**Task brief**
Exact copy, no pictures: reproduce every record below as it stands.

**Material provided**
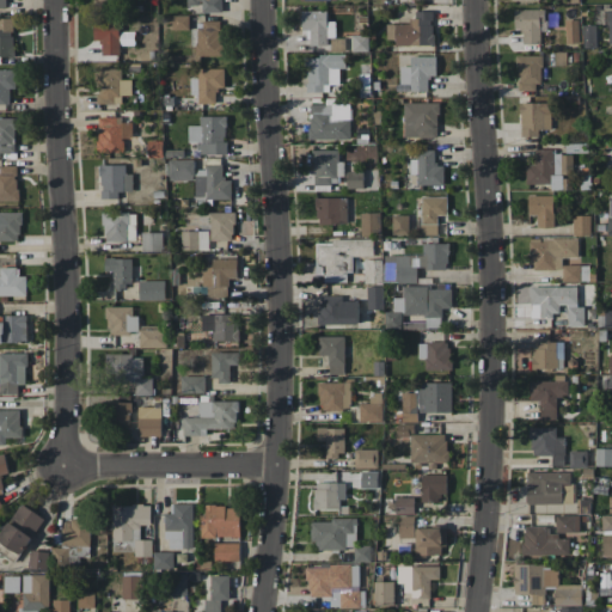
[(221,12),(221,0),(187,0),(187,5),(201,5),(201,12),(221,12)]
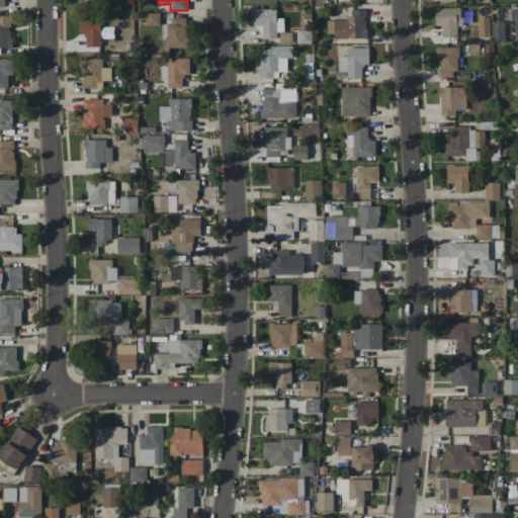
[(443,37),(457,36),(457,24),(461,24),(461,7),(435,8),(435,25),(442,25),(443,37)]
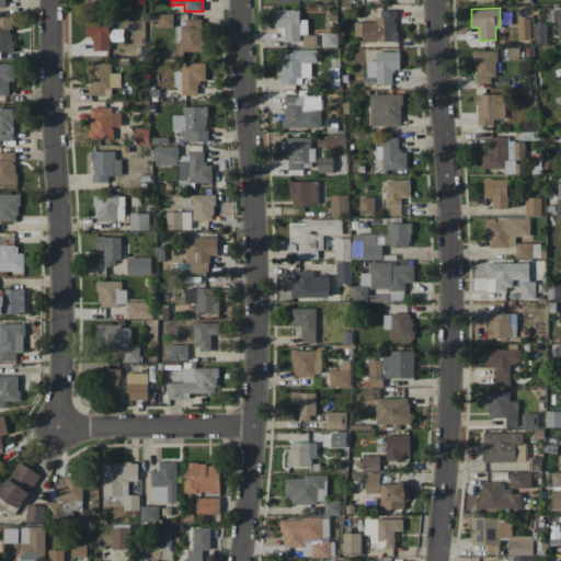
[(397,41),(397,10),(381,10),(381,21),(354,21),(355,41),(397,41)]
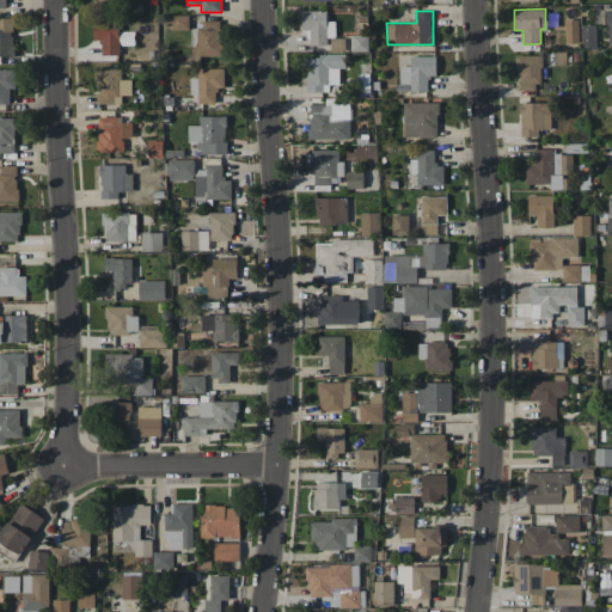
[(199,56),(221,56),(221,20),(199,20),(199,56)]
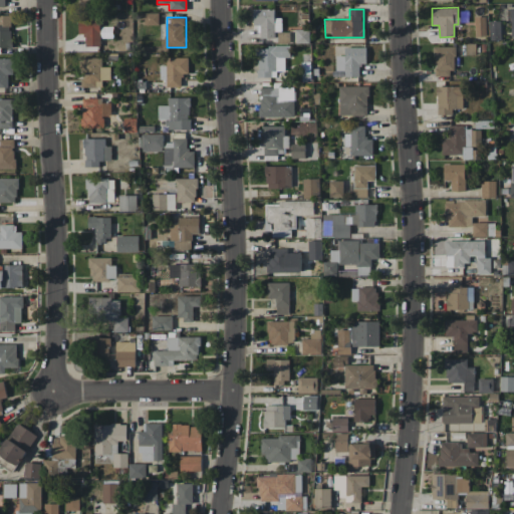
[(476,36),(486,36),(486,17),(475,17),(476,36)]
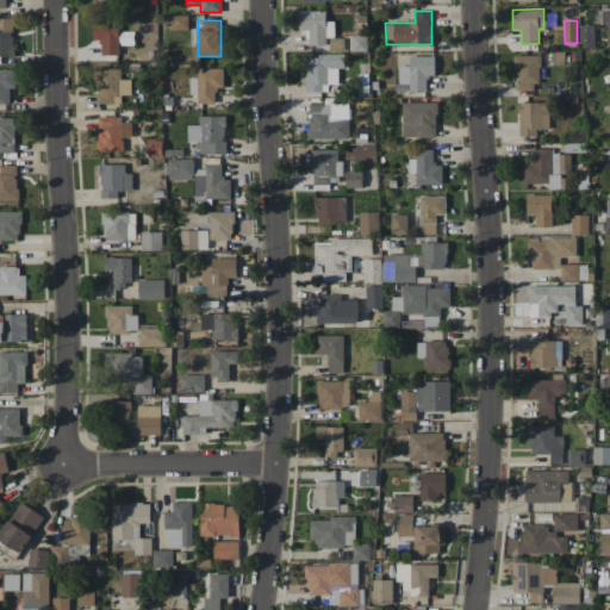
[(101,55),(119,55),(118,22),(92,22),(93,41),(101,41),(101,55)]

**Problem solution**
[(221,12),(221,0),(187,0),(187,5),(201,5),(201,12),(221,12)]
[(443,37),(457,36),(457,24),(461,24),(461,7),(435,8),(435,25),(442,25),(443,37)]
[(397,41),(397,10),(381,10),(381,21),(354,21),(355,41),(397,41)]
[(199,56),(221,56),(221,20),(199,20),(199,56)]
[(476,36),(486,36),(486,17),(475,17),(476,36)]
[(101,55),(119,55),(118,22),(92,22),(93,41),(101,41),(101,55)]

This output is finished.